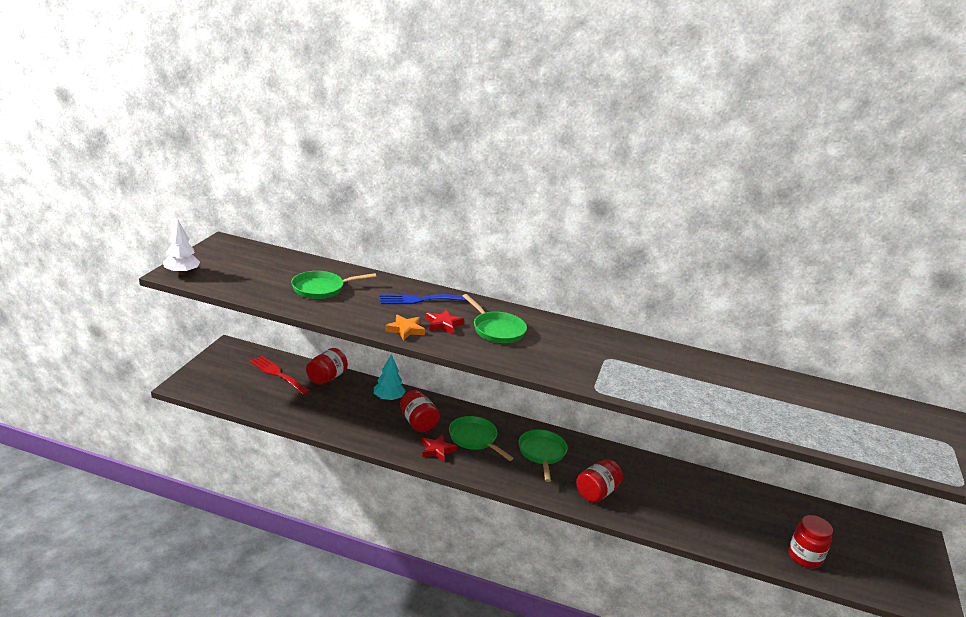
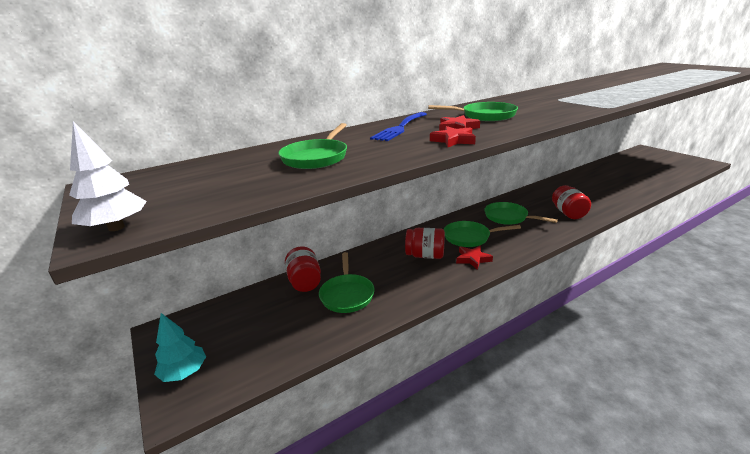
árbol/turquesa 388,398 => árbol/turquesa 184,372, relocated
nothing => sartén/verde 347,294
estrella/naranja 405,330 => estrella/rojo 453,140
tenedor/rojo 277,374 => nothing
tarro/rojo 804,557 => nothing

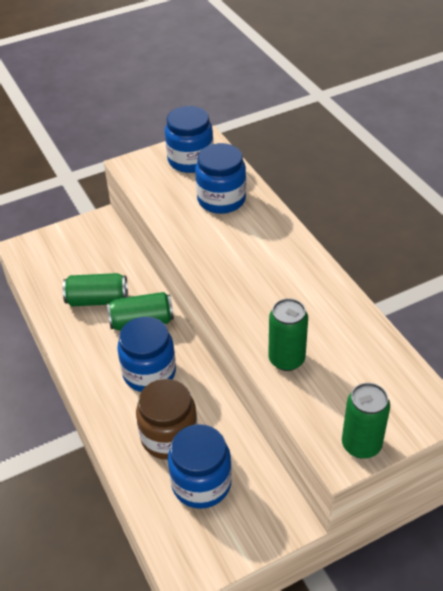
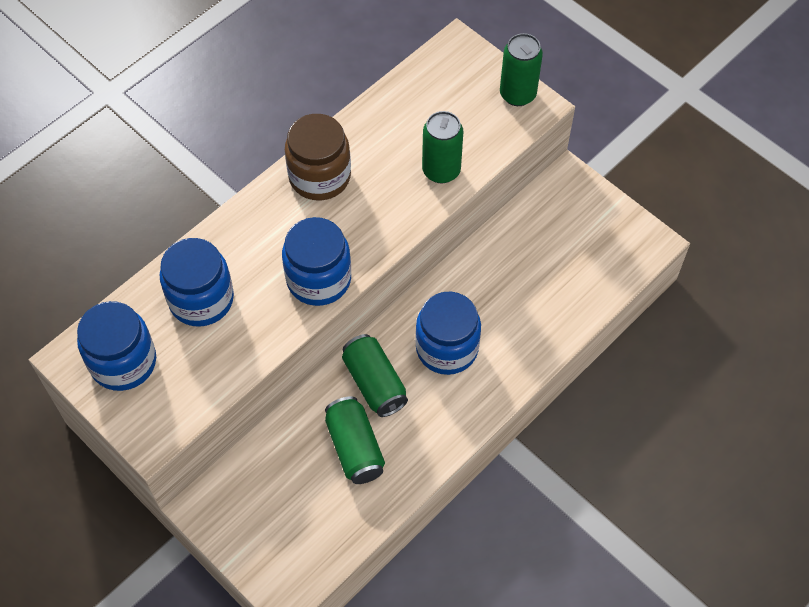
tarro/azul 201,483 => tarro/azul 318,279, relocated
tarro/marrón 169,437 => tarro/marrón 319,176, relocated

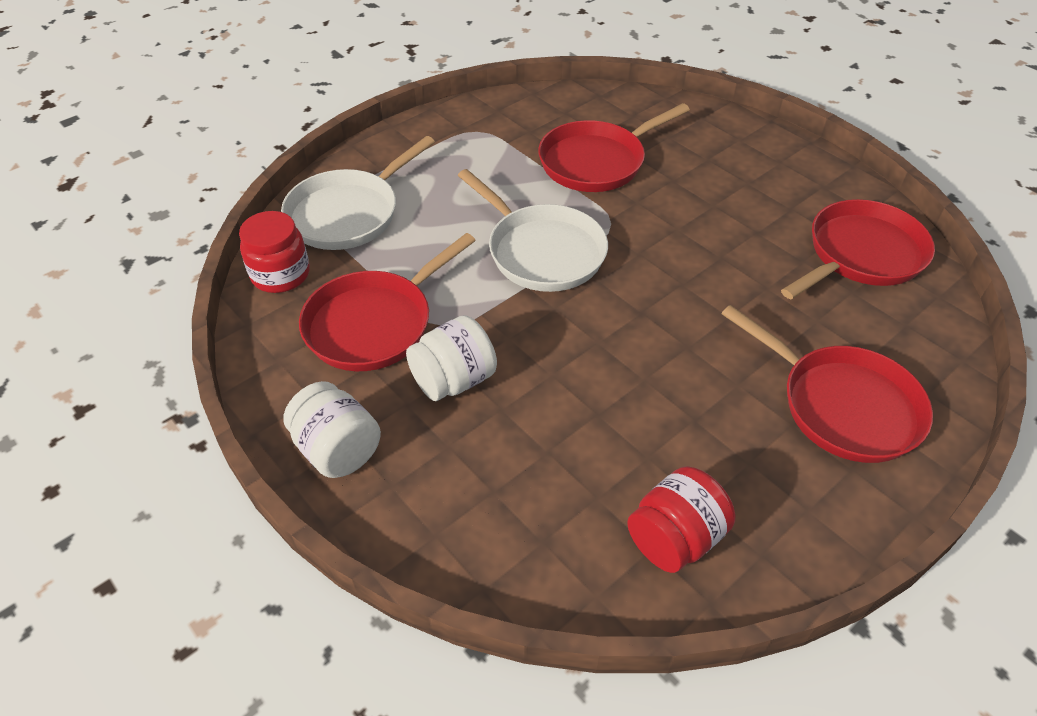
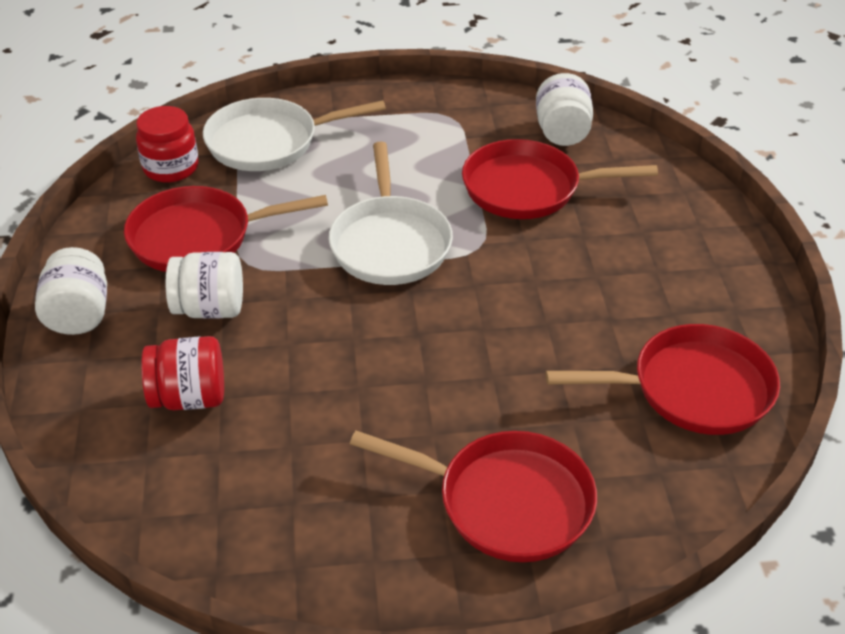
tarro/rojo 675,538 => tarro/rojo 189,397, relocated
sartén/rojo 842,405 => sartén/rojo 506,502, 60 degrees counterclockwise
nothing => tarro/blanco 562,132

—————

Would you write out every record word for word, leaving no picture in?

árbol/turquesa 388,398 => árbol/turquesa 184,372, relocated
nothing => sartén/verde 347,294
estrella/naranja 405,330 => estrella/rojo 453,140
tenedor/rojo 277,374 => nothing
tarro/rojo 804,557 => nothing

tarro/azul 201,483 => tarro/azul 318,279, relocated
tarro/marrón 169,437 => tarro/marrón 319,176, relocated

tarro/rojo 675,538 => tarro/rojo 189,397, relocated
sartén/rojo 842,405 => sartén/rojo 506,502, 60 degrees counterclockwise
nothing => tarro/blanco 562,132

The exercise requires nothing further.